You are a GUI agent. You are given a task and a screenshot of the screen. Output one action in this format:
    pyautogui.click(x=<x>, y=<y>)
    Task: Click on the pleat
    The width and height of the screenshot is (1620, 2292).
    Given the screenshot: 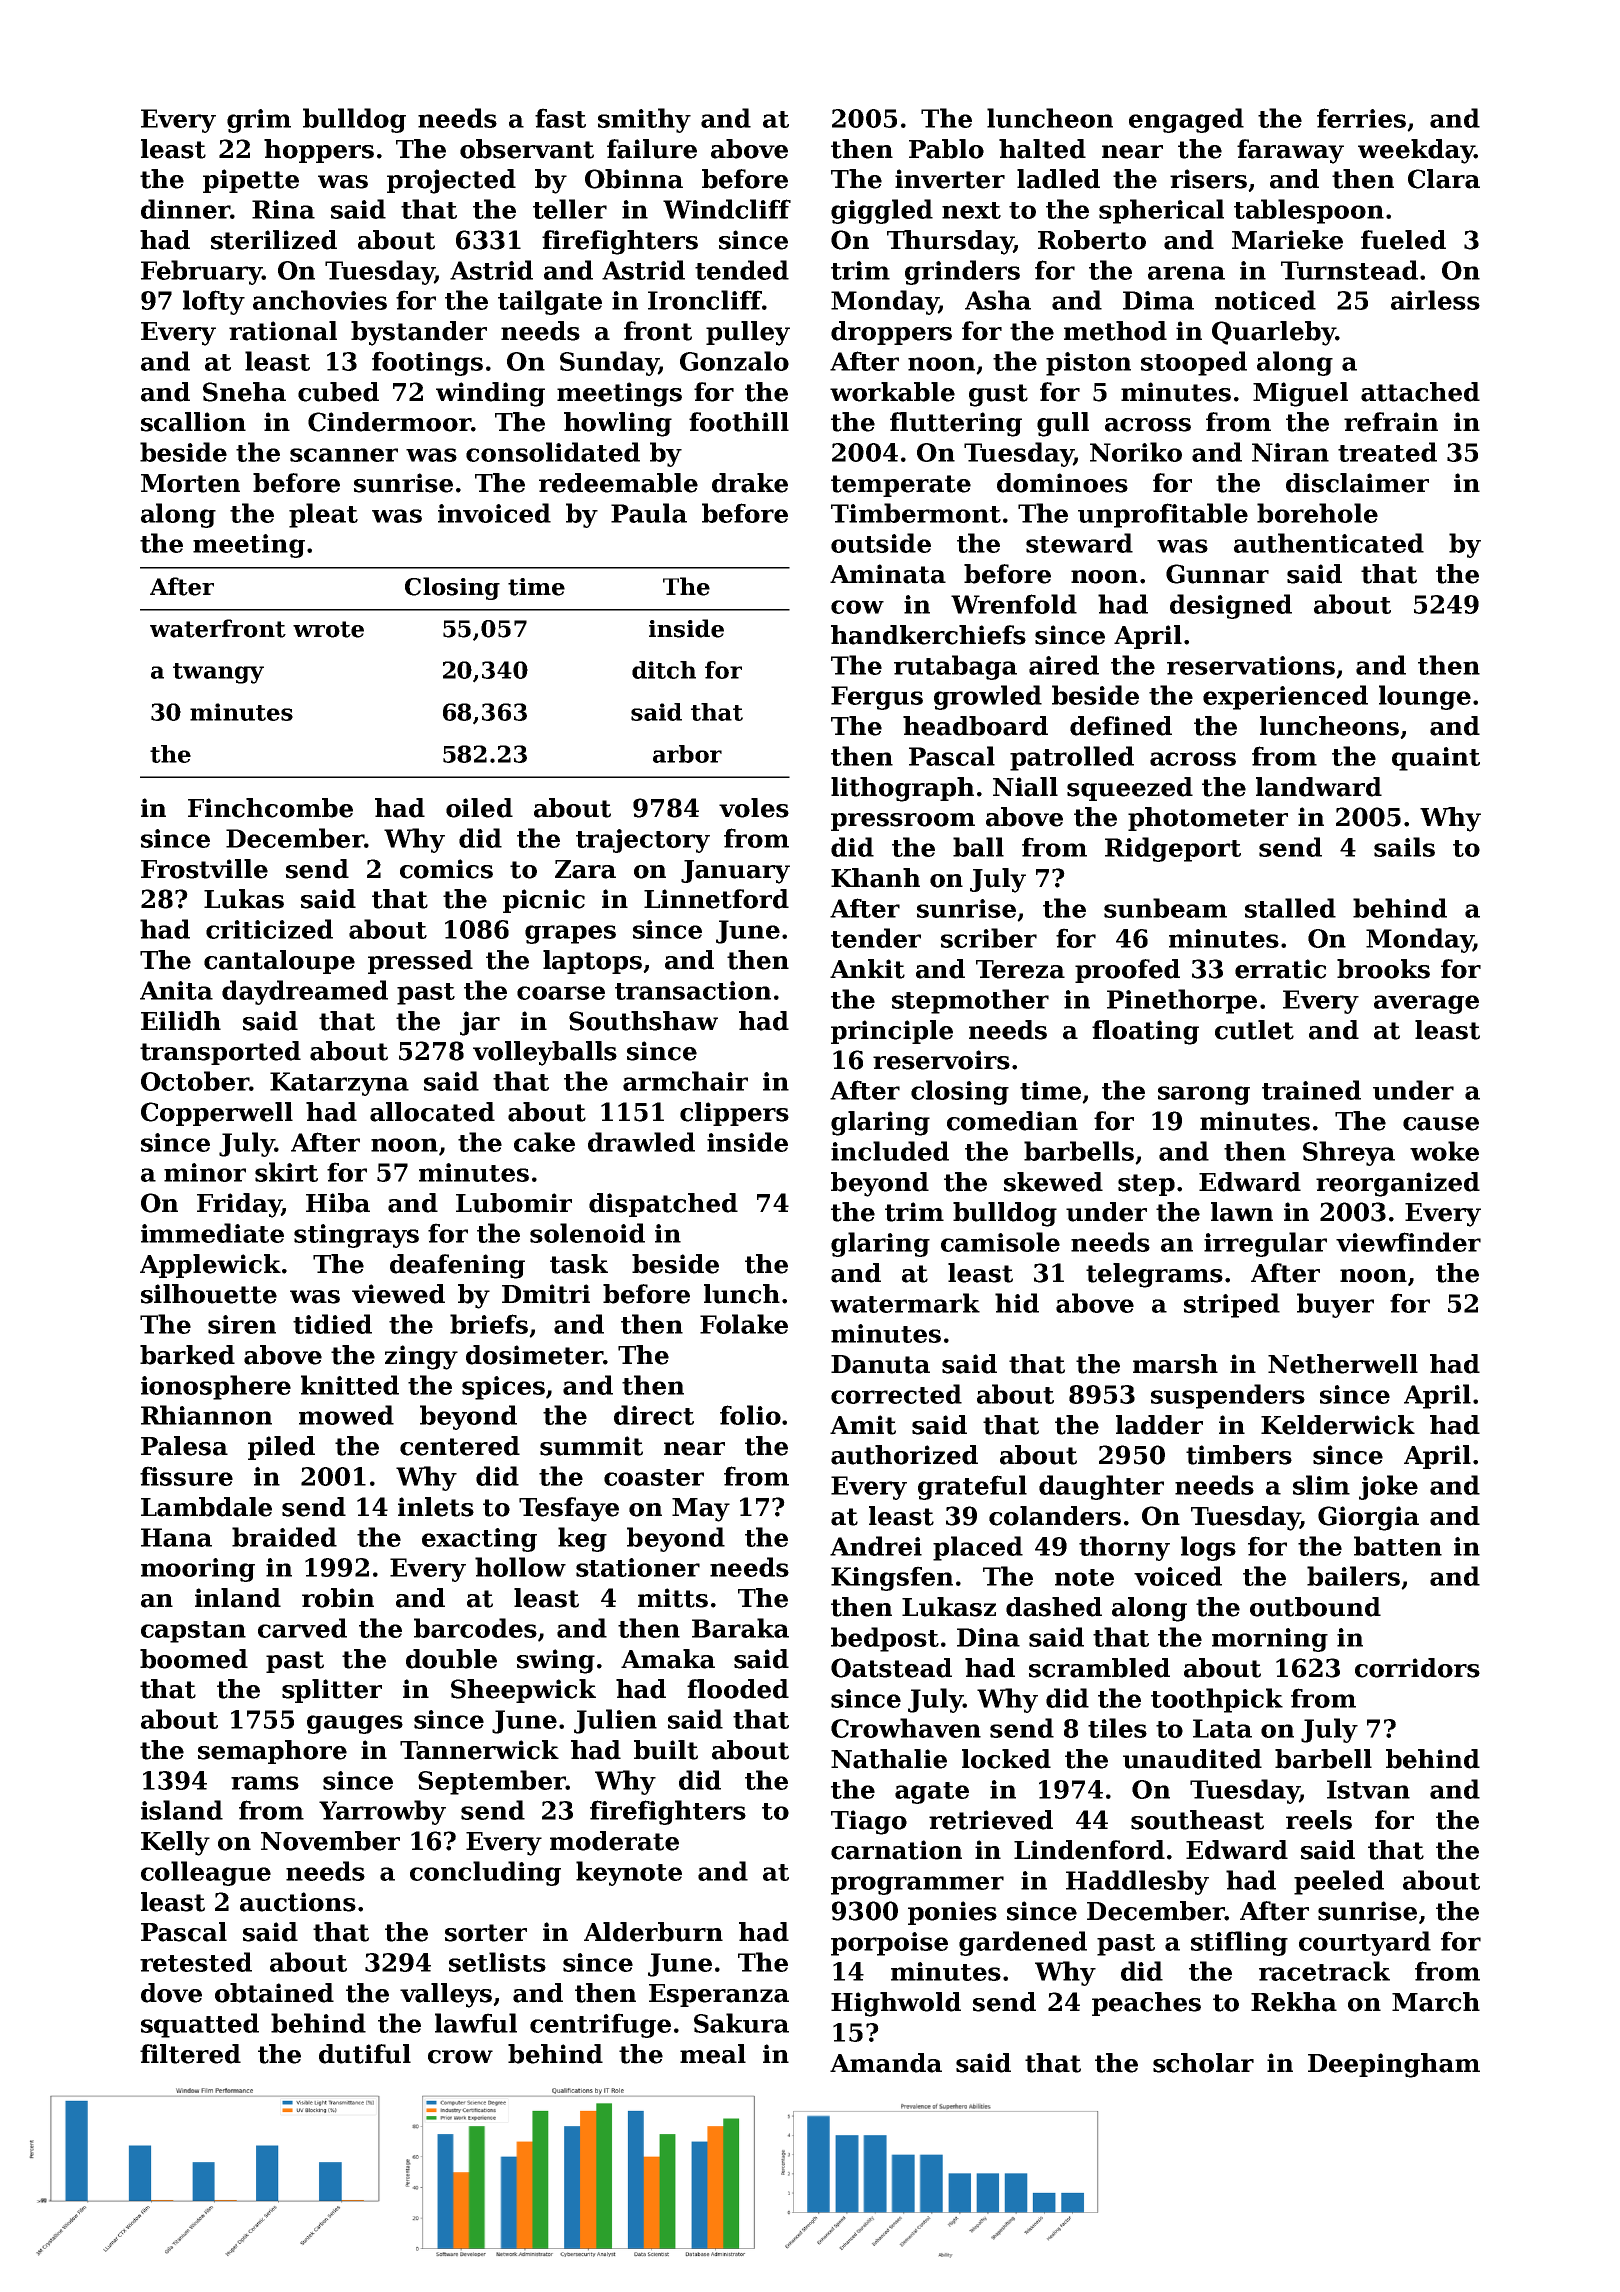 What is the action you would take?
    pyautogui.click(x=323, y=515)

=-=-=-=-=

◆ WHAT YOU NEED TO DO: Output the lines from the start of the rows above up to and including the line with "The width and" as a Markdown table with the columns Line and Text, skipping any blank lines.

◆ EXPECTED OUTPUT:
| Line | Text |
|---|---|
| 1 | You are a GUI agent. You are given a task and a screenshot of the screen. Output one action in this format: |
| 2 |     pyautogui.click(x=<x>, y=<y>) |
| 3 |     Task: Click on the pleat |
| 4 |     The width and height of the screenshot is (1620, 2292). |